● Request: From the line that contains "yellow 1x1 brick" to the end of the entries, write out every line exactly, including both ends, and nothing more.
※
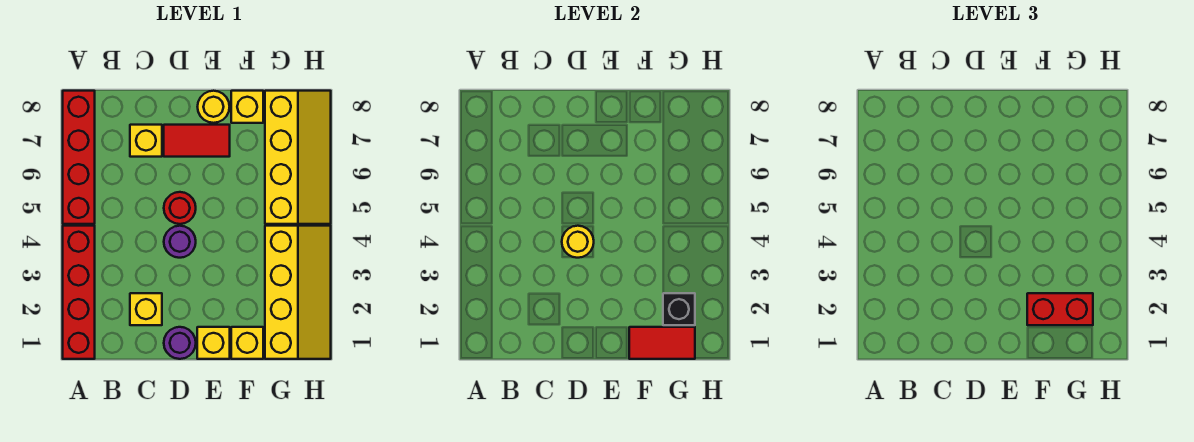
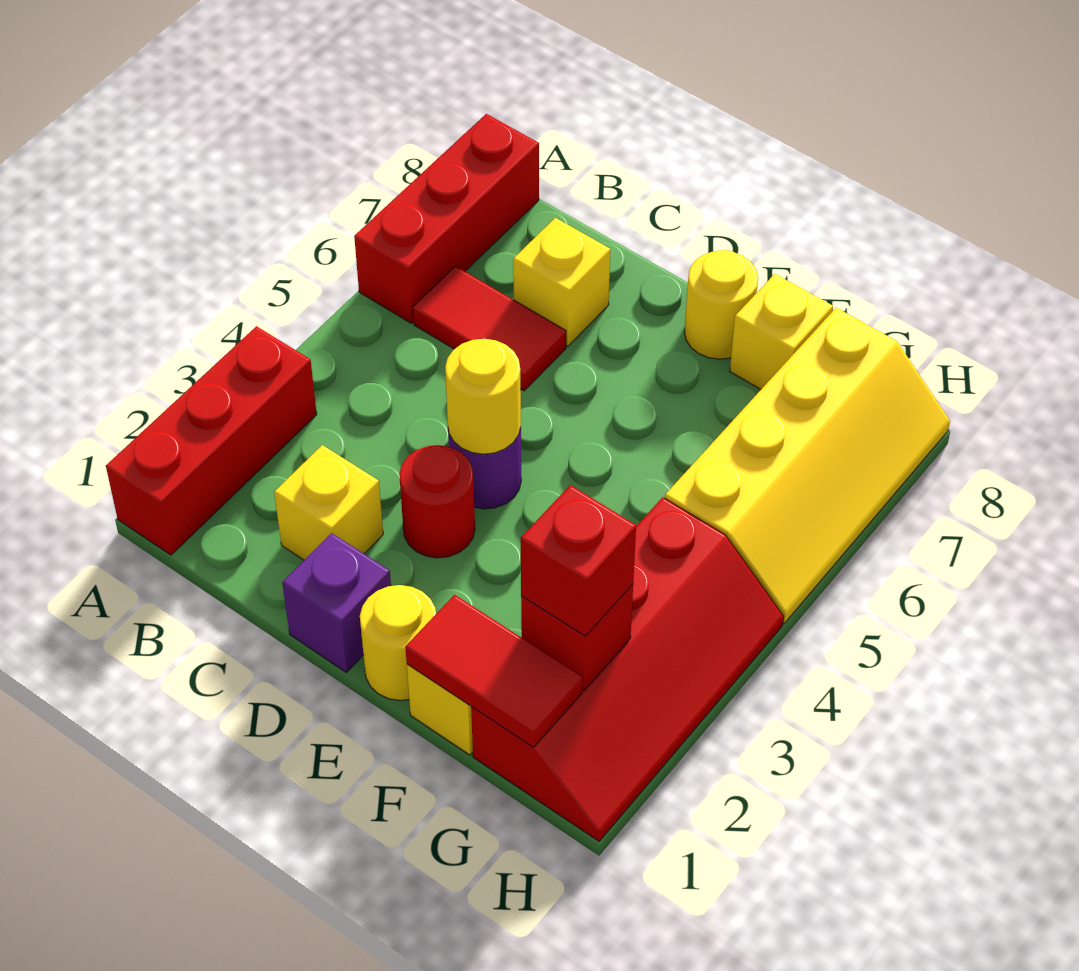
red 1x4 brick [63,226,95,359] -> red 1x3 brick [106,326,317,555]
red 1x4 brick [63,91,95,224] -> red 1x3 brick [354,114,539,323]
purple 1x1 round brick [164,327,196,359] -> purple 1x1 brick [282,533,391,672]
red 1x1 round brick [164,192,196,224] -> red 1x1 round brick moved to [399,445,475,558]
red 1x2 tile [164,125,230,157] -> red 1x2 tile moved to [413,266,566,391]
yellow 1x1 brick [197,327,230,359] -> yellow 1x1 round brick [360,585,436,701]
red 1x2 brick [1027,293,1093,325] -> red 1x1 brick [521,485,636,636]
yellow 2x4 slope [265,226,331,359] -> red 2x4 slope [471,497,784,841]
black 1x1 brick [663,293,695,325] -> red 1x1 brick [521,584,633,691]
※
● Reply:
yellow 1x1 brick [197,327,230,359] -> yellow 1x1 round brick [360,585,436,701]
red 1x2 brick [1027,293,1093,325] -> red 1x1 brick [521,485,636,636]
yellow 2x4 slope [265,226,331,359] -> red 2x4 slope [471,497,784,841]
black 1x1 brick [663,293,695,325] -> red 1x1 brick [521,584,633,691]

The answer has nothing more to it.